* **TO DO**: Below this line is a set of entries; quote exactly the lines from the line that contains "white boat [401,492,475,594] -> none" to the line that contains "camera: 15 degrees right, 15 degrees up", both lines included.

Start of AVAILABLE RECORDS

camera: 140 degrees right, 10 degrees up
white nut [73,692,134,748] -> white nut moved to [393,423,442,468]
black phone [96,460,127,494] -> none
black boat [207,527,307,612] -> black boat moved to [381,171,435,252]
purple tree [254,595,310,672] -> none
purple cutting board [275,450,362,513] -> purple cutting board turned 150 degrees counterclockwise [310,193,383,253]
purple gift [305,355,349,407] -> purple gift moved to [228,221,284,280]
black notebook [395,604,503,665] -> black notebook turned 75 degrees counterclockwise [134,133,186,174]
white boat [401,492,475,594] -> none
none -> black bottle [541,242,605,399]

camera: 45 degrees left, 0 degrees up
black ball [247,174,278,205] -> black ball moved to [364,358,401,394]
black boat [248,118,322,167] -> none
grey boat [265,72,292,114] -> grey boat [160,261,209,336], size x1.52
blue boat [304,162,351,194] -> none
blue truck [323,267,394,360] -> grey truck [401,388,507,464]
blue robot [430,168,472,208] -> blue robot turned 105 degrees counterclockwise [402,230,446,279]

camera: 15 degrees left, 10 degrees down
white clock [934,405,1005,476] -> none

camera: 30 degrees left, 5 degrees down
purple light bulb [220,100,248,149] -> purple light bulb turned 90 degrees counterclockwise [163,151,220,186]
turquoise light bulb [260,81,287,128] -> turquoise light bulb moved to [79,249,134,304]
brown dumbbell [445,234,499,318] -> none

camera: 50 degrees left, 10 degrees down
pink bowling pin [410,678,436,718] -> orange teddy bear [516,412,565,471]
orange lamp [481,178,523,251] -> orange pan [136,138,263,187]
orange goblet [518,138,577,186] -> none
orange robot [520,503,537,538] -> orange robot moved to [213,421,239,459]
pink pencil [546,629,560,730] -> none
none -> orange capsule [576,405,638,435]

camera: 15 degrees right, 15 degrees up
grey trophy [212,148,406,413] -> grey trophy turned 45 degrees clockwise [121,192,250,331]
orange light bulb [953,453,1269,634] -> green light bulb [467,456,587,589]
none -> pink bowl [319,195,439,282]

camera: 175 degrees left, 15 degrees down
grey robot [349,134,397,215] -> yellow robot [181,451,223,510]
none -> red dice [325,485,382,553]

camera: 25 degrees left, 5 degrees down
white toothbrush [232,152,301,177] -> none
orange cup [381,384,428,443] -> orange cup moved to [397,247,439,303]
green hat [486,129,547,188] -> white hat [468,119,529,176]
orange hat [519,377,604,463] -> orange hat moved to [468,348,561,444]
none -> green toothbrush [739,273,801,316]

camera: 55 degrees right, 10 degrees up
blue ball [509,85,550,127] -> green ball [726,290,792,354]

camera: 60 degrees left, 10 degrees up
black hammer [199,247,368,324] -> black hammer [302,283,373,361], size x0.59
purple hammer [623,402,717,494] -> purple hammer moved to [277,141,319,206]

End of AVAILABLE RECORDS

* **SOLUTION BELOW**:
white boat [401,492,475,594] -> none
none -> black bottle [541,242,605,399]

camera: 45 degrees left, 0 degrees up
black ball [247,174,278,205] -> black ball moved to [364,358,401,394]
black boat [248,118,322,167] -> none
grey boat [265,72,292,114] -> grey boat [160,261,209,336], size x1.52
blue boat [304,162,351,194] -> none
blue truck [323,267,394,360] -> grey truck [401,388,507,464]
blue robot [430,168,472,208] -> blue robot turned 105 degrees counterclockwise [402,230,446,279]

camera: 15 degrees left, 10 degrees down
white clock [934,405,1005,476] -> none

camera: 30 degrees left, 5 degrees down
purple light bulb [220,100,248,149] -> purple light bulb turned 90 degrees counterclockwise [163,151,220,186]
turquoise light bulb [260,81,287,128] -> turquoise light bulb moved to [79,249,134,304]
brown dumbbell [445,234,499,318] -> none

camera: 50 degrees left, 10 degrees down
pink bowling pin [410,678,436,718] -> orange teddy bear [516,412,565,471]
orange lamp [481,178,523,251] -> orange pan [136,138,263,187]
orange goblet [518,138,577,186] -> none
orange robot [520,503,537,538] -> orange robot moved to [213,421,239,459]
pink pencil [546,629,560,730] -> none
none -> orange capsule [576,405,638,435]

camera: 15 degrees right, 15 degrees up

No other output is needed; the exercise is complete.